→ GIVEN RECORDS
* * * * * * *
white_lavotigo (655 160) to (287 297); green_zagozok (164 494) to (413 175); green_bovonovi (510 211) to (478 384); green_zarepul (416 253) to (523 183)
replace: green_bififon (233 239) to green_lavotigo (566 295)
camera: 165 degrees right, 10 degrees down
* * * * * * *
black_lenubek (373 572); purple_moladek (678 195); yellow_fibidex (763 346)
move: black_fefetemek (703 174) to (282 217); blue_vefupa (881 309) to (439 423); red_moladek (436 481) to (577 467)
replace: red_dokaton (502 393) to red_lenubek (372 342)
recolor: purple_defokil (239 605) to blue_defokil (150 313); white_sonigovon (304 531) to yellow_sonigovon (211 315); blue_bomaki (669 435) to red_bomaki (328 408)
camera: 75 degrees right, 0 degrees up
* * * * * * *
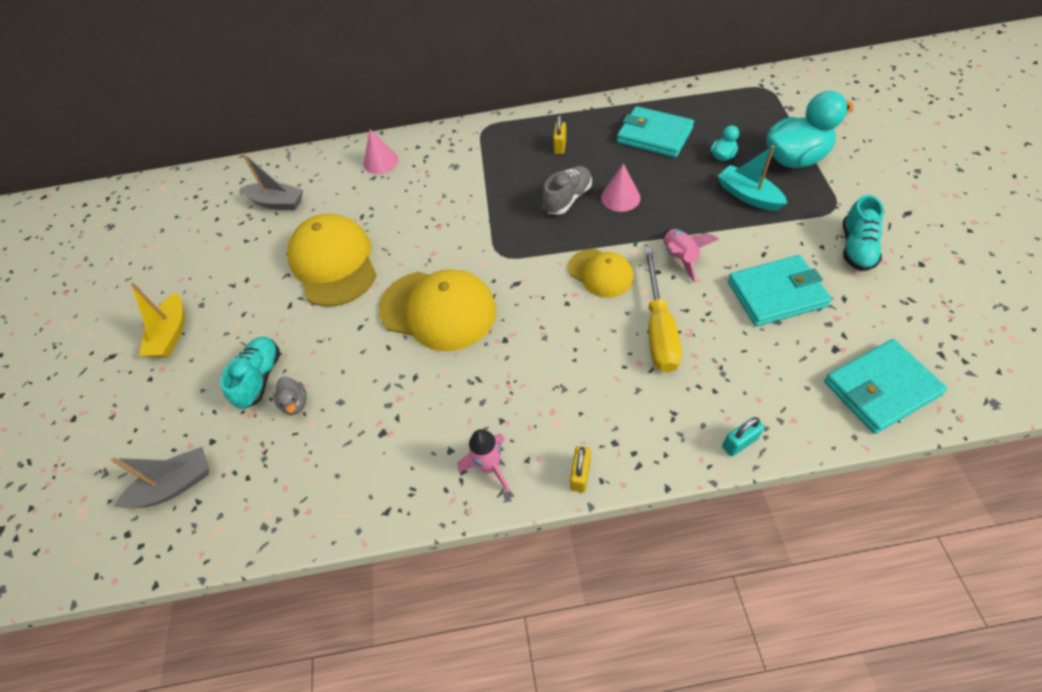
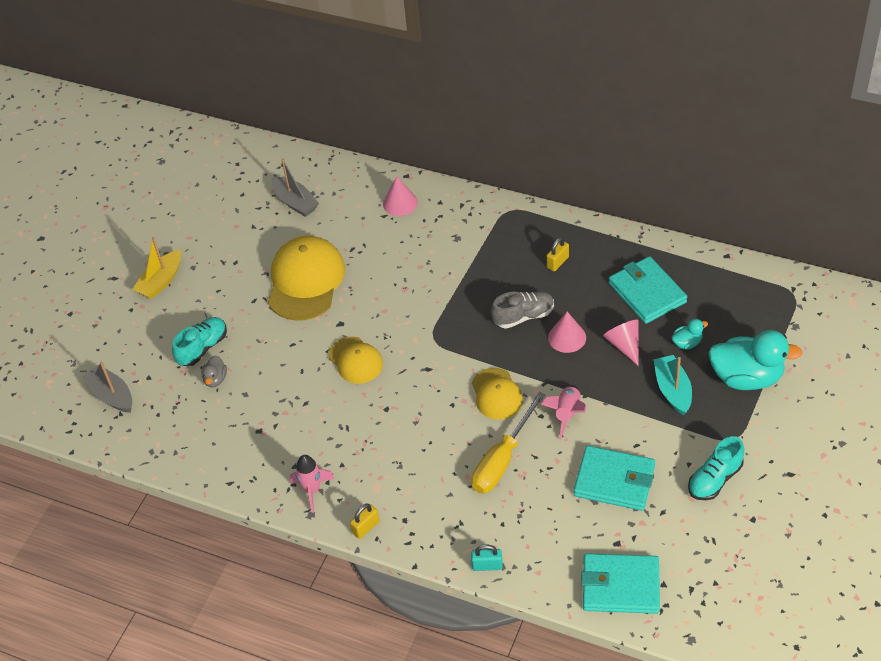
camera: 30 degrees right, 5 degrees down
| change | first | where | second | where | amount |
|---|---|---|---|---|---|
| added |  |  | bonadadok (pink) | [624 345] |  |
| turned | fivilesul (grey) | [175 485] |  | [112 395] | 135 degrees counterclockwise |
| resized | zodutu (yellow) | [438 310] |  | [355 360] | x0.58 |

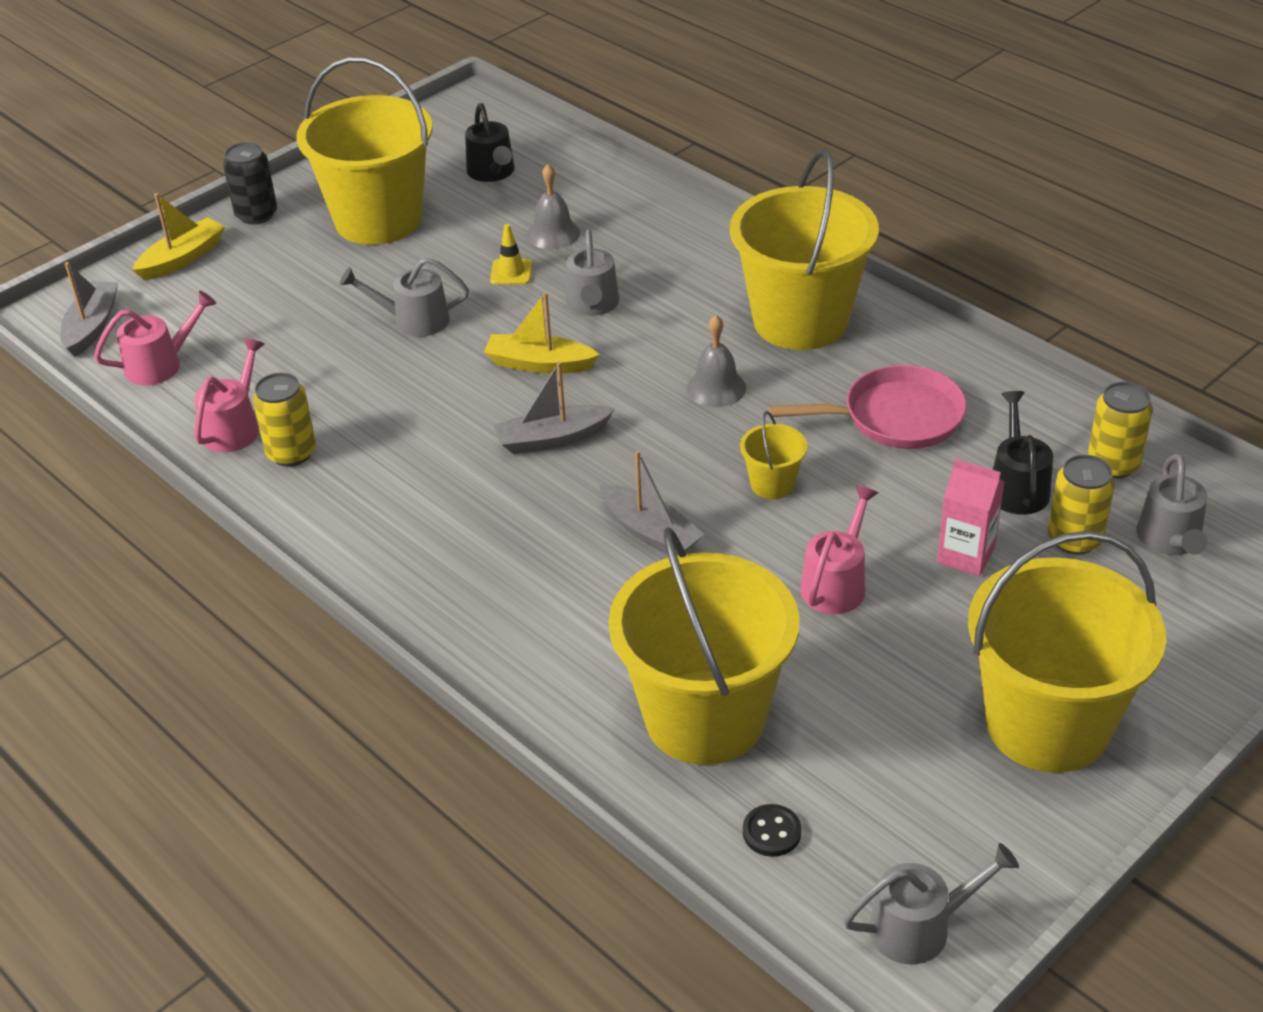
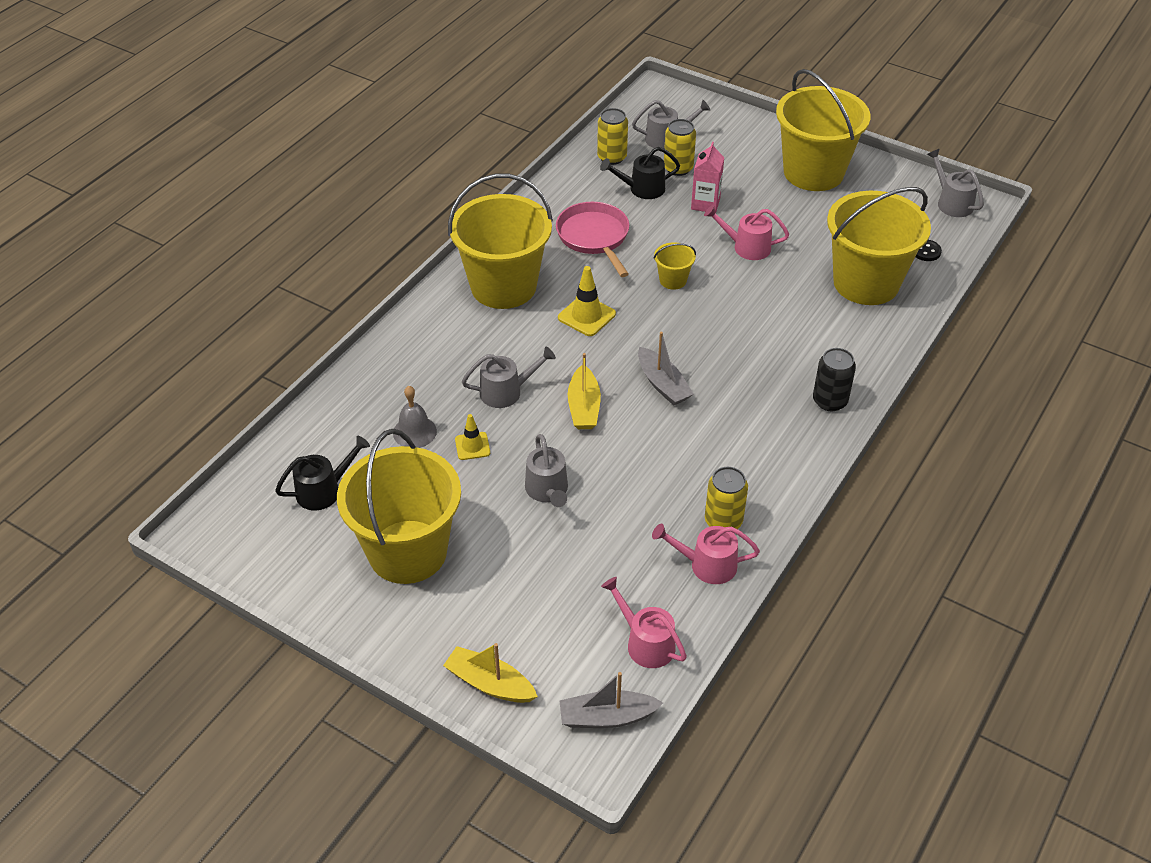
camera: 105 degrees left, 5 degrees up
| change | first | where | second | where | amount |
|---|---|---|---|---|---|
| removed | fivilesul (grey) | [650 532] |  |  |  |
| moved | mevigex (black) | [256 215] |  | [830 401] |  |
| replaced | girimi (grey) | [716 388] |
* * * * * * *
→ DESCRIPTION OF THE TASK
Begin at the line that has "bonadadok (pink) |" in the entries above; stop after the line that has "degrees counterclockwise |". Transcribe exactly those lines and no others.

→ SOLUTION
| added |  |  | bonadadok (pink) | [624 345] |  |
| turned | fivilesul (grey) | [175 485] |  | [112 395] | 135 degrees counterclockwise |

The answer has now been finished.